__Exercise goal__. The records that follow must be reproduced in full, with every picture excluded.

__The data__.
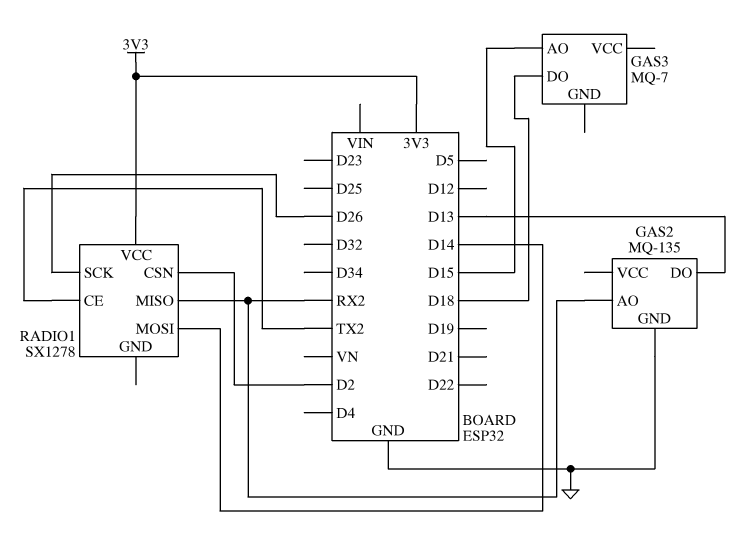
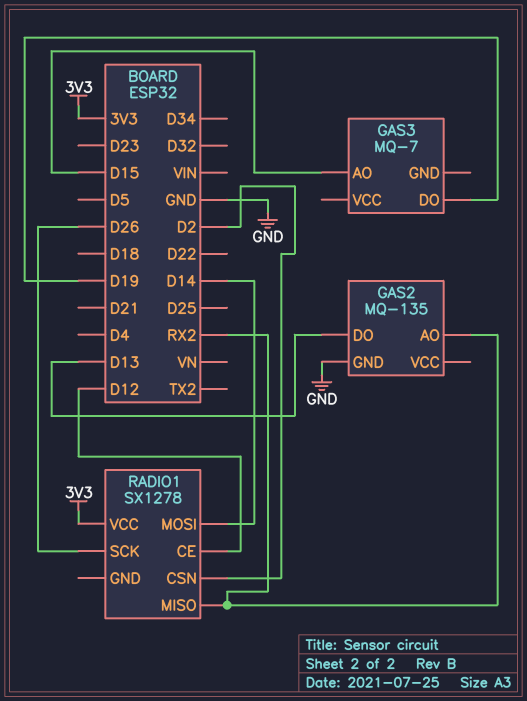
GAS3 pin DO: D18 -> D19
RADIO1 pin CE: TX2 -> D12

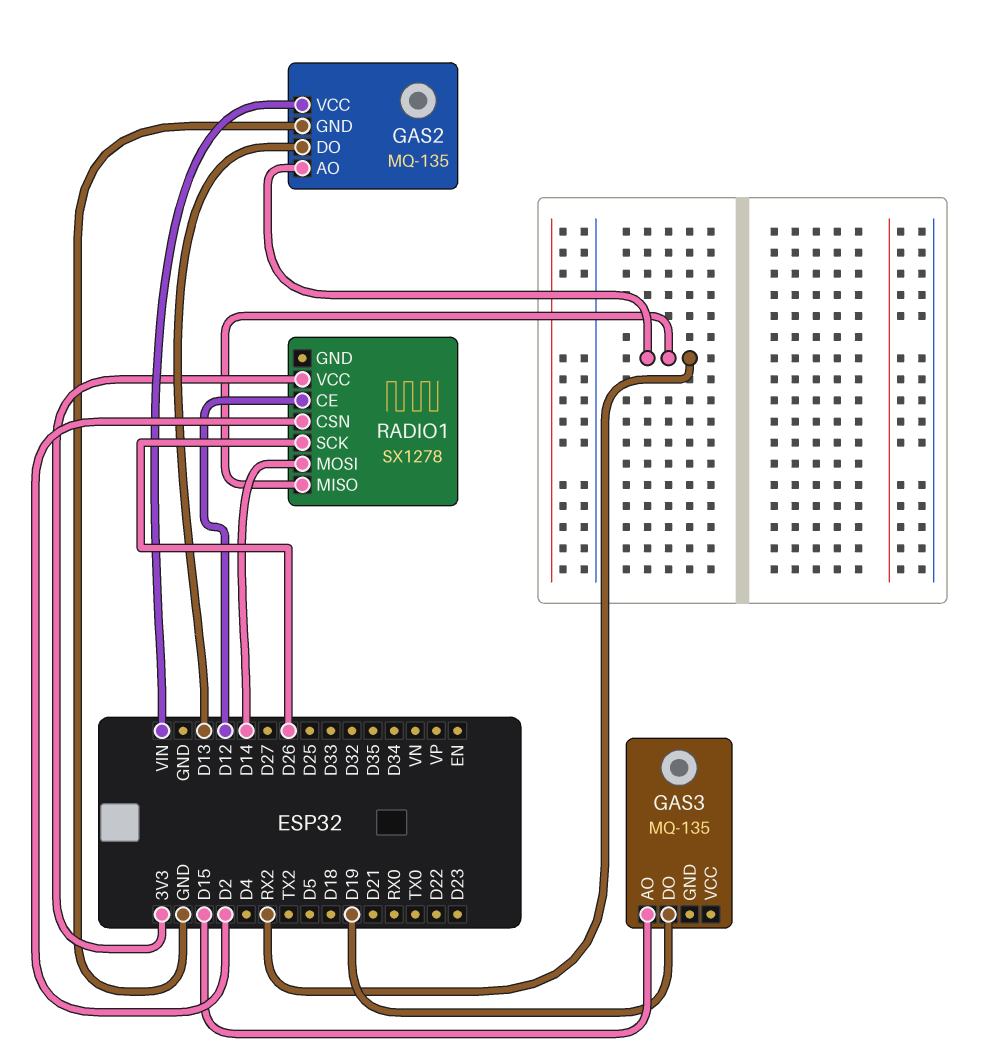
GAS2 pin VCC: none -> VIN
GAS3: MQ-7 -> MQ-135

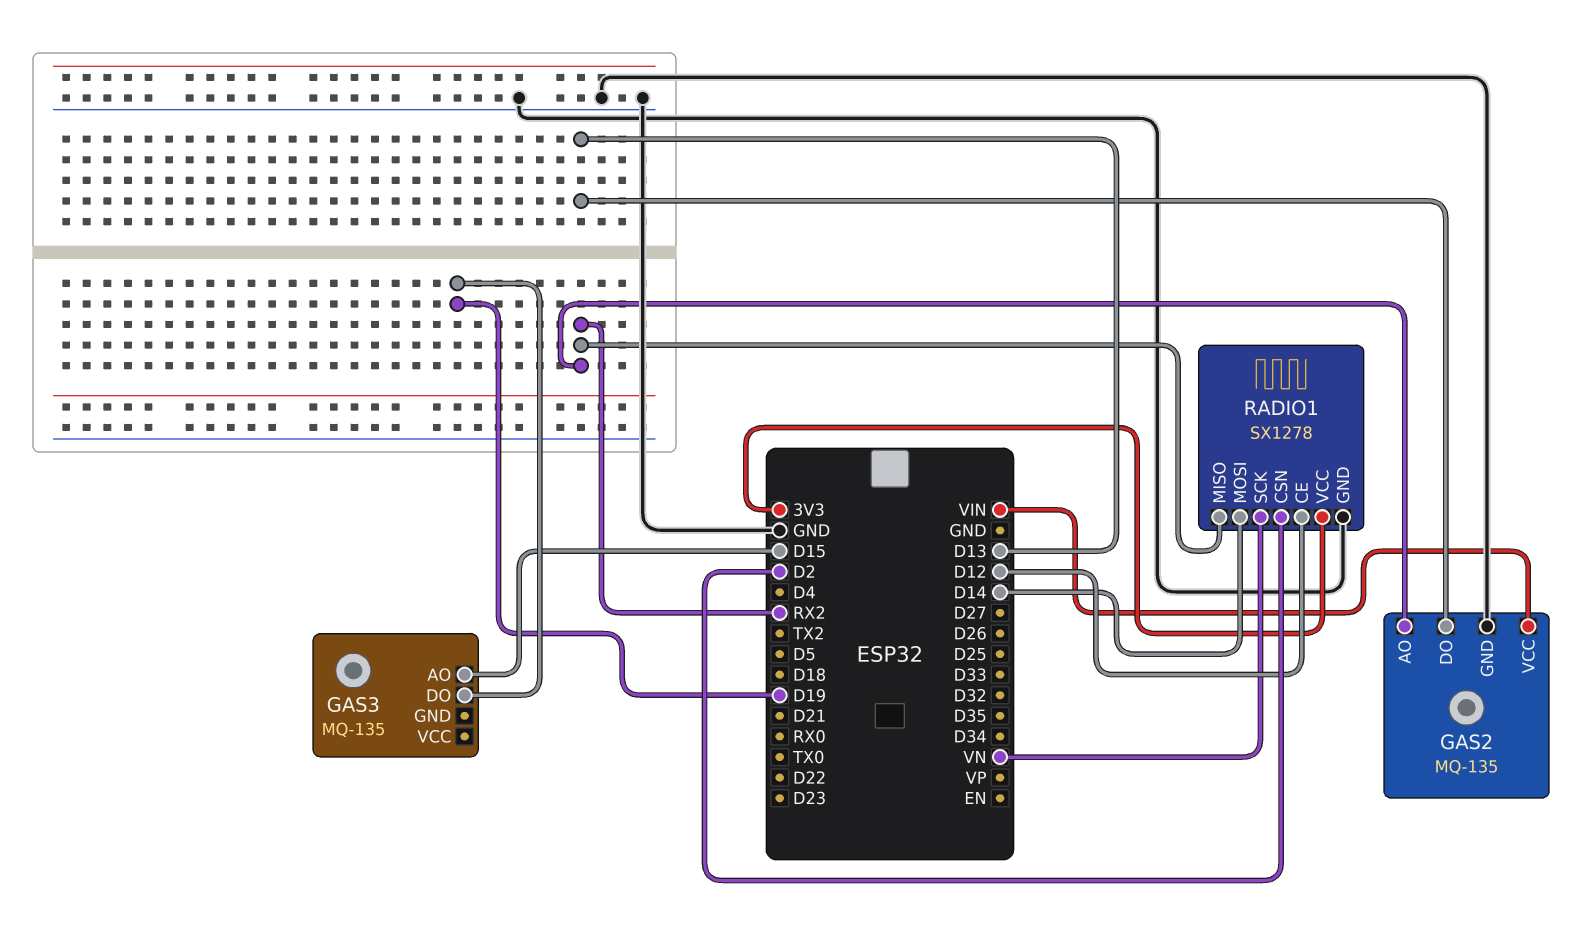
RADIO1 pin GND: none -> GND
RADIO1 pin SCK: D26 -> VN

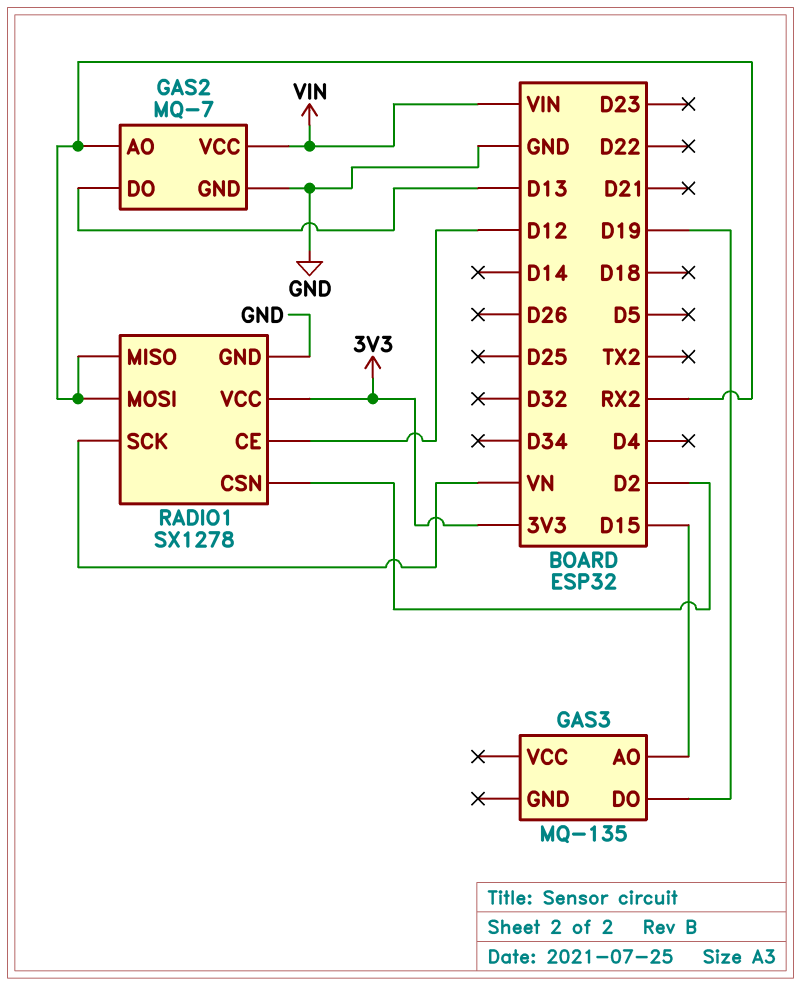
GAS2: MQ-135 -> MQ-7
RADIO1 pin MOSI: D14 -> RX2

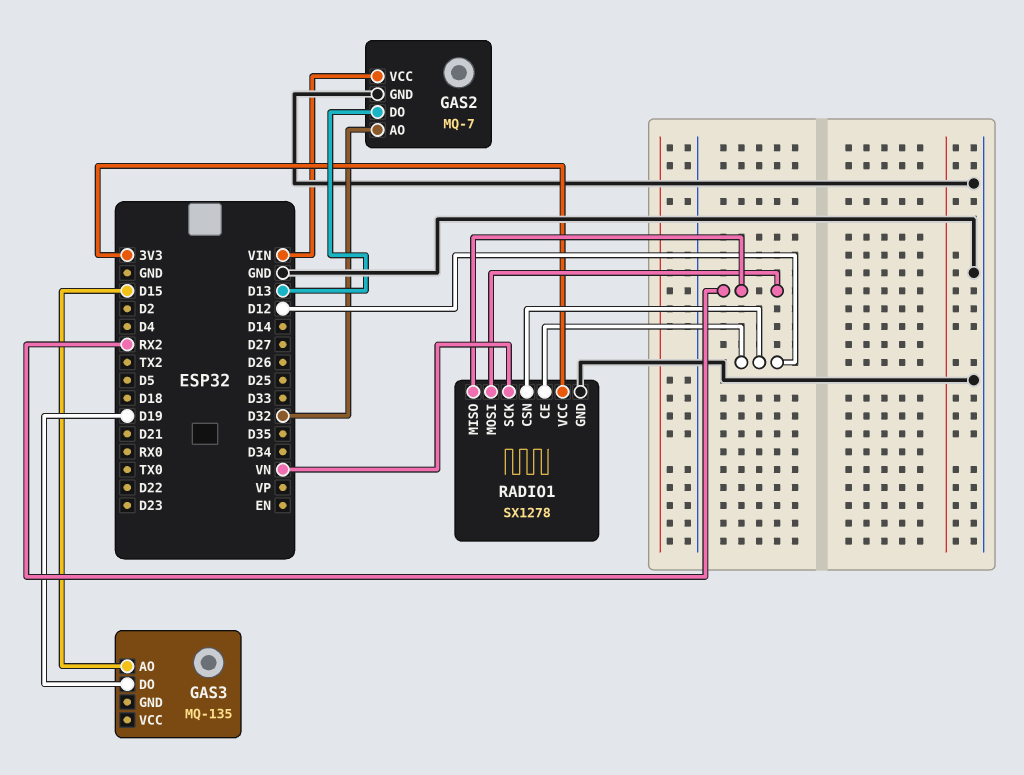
GAS2 pin AO: RX2 -> D32
RADIO1 pin CSN: D2 -> D12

__Task output__.
GAS3 pin DO: D18 -> D19
RADIO1 pin CE: TX2 -> D12

GAS2 pin VCC: none -> VIN
GAS3: MQ-7 -> MQ-135

RADIO1 pin GND: none -> GND
RADIO1 pin SCK: D26 -> VN

GAS2: MQ-135 -> MQ-7
RADIO1 pin MOSI: D14 -> RX2

GAS2 pin AO: RX2 -> D32
RADIO1 pin CSN: D2 -> D12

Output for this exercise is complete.